Before-and-after scene images:
= Beginning of Section =
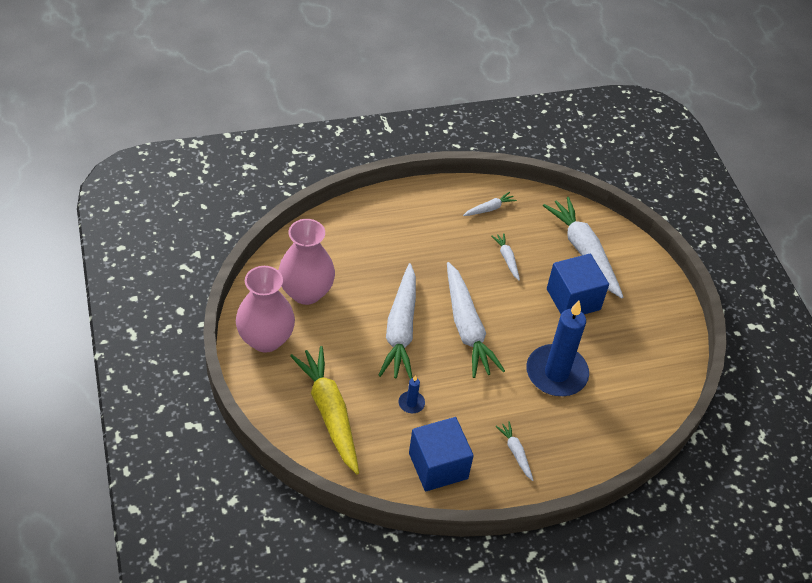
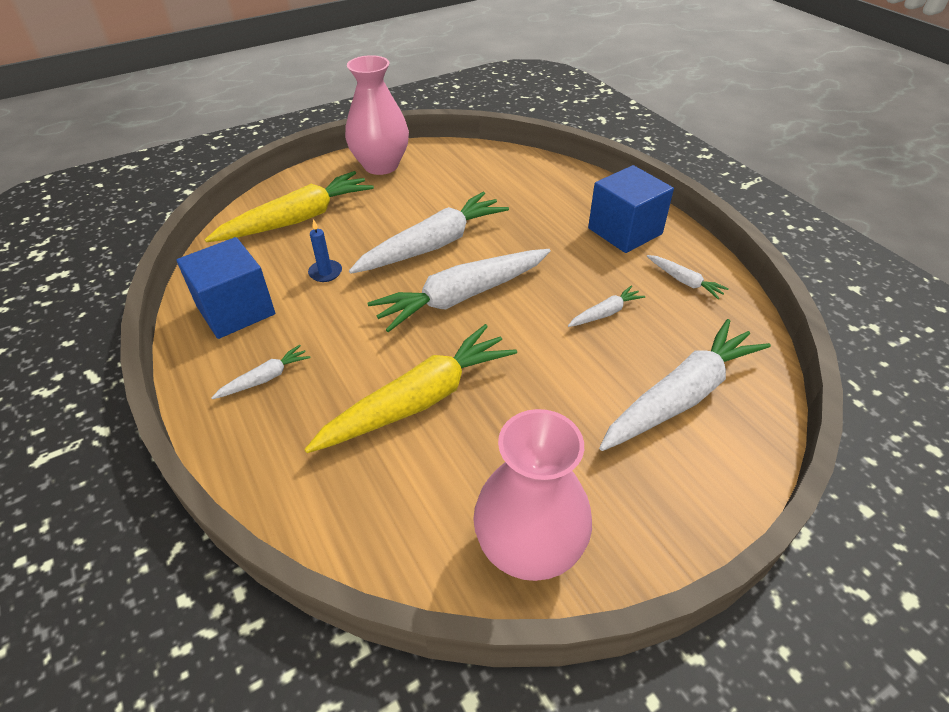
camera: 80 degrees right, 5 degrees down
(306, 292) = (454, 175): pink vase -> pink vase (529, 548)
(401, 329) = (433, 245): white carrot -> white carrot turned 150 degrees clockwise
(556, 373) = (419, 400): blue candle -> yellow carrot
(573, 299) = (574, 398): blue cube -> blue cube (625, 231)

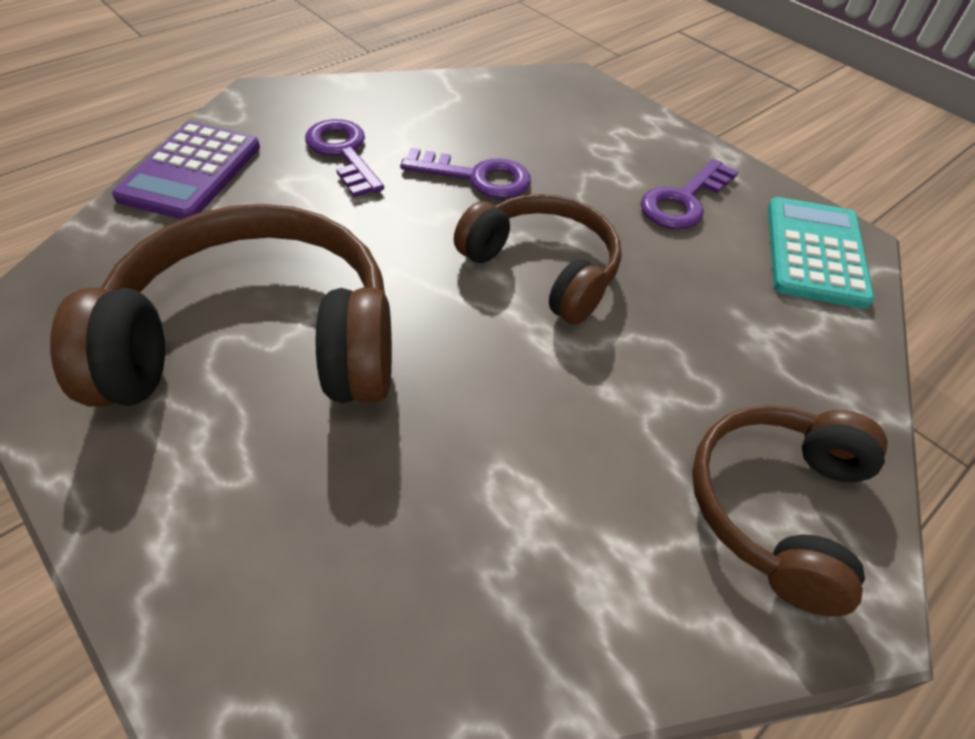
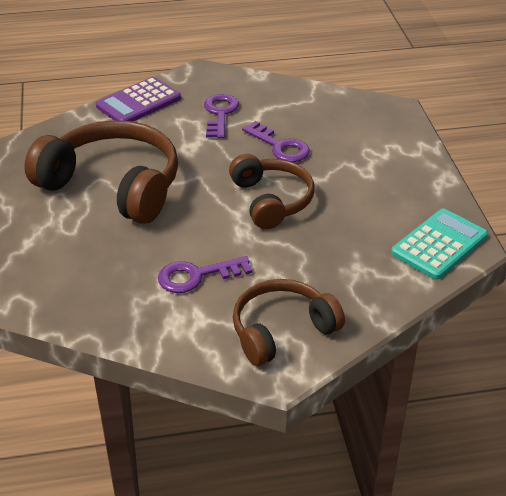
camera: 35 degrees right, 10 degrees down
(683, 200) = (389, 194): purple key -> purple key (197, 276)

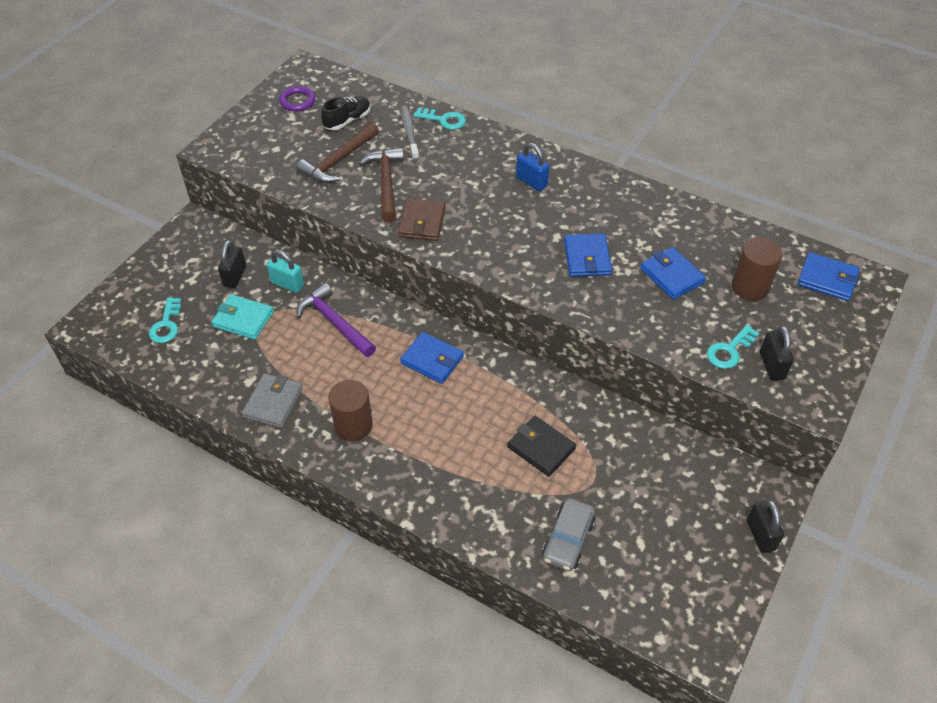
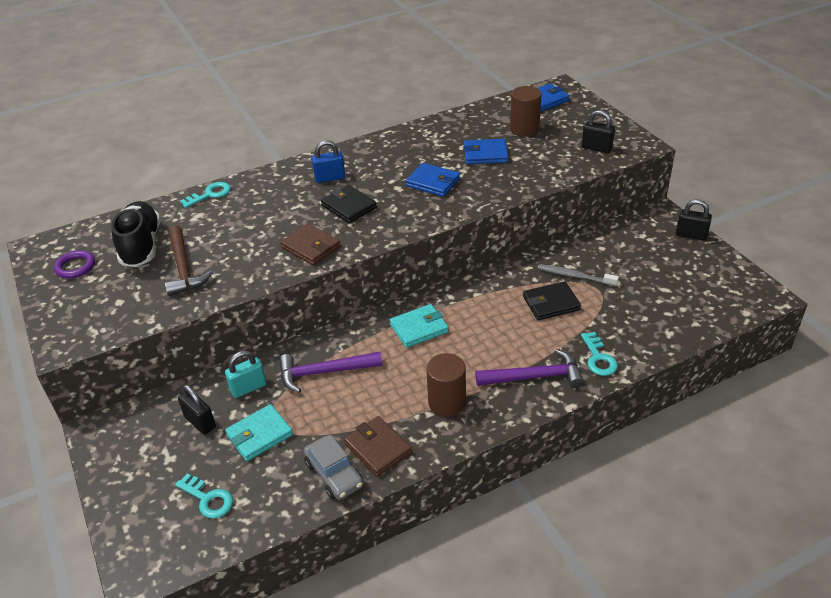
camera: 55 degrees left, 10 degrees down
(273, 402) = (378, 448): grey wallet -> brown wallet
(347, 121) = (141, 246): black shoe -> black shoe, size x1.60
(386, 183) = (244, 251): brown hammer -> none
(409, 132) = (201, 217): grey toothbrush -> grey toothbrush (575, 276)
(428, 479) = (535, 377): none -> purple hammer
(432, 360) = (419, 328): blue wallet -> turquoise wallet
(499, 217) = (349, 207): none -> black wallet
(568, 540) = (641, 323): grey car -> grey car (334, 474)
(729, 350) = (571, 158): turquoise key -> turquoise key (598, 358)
= End of Section =
Lines that hold the word "turquoise" are the ones to copy from the entries above.

OUTPUT FOR THIS TASK –
(432, 360) = (419, 328): blue wallet -> turquoise wallet
(729, 350) = (571, 158): turquoise key -> turquoise key (598, 358)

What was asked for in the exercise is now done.